Copy out each line of the data that includes the string "purple".

*THE INPUT*
= Beginning of Section =

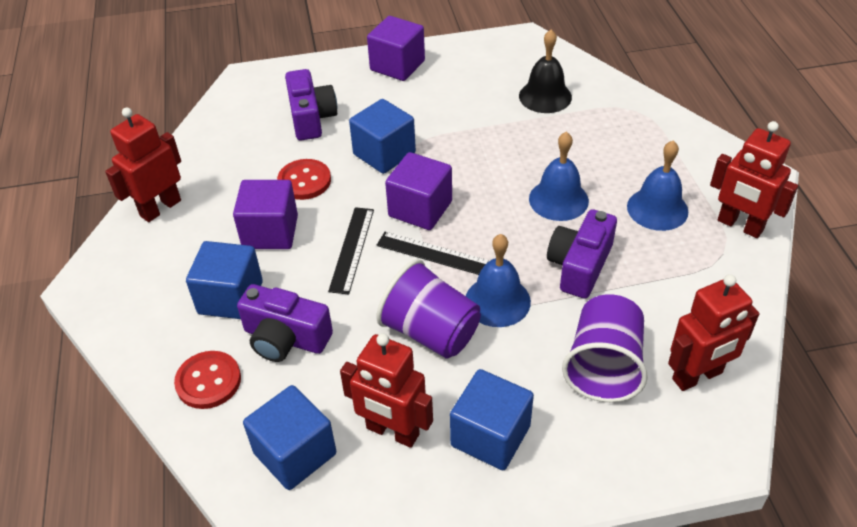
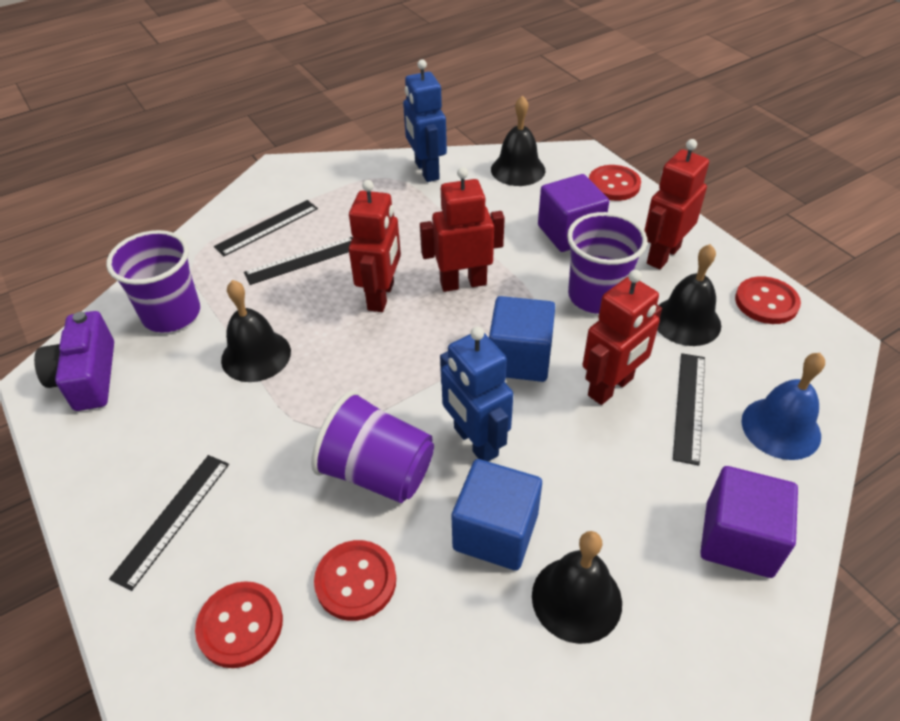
black bell: 1 -> 4
black ruler: 2 -> 4
blue bell: 3 -> 1
blue cube: 4 -> 2
blue robot: 0 -> 2
purple camera: 3 -> 1
purple cube: 3 -> 2
purple cup: 2 -> 3
red button: 2 -> 4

= End of Section =

*EXERCISE RESPONSE*
purple camera: 3 -> 1
purple cube: 3 -> 2
purple cup: 2 -> 3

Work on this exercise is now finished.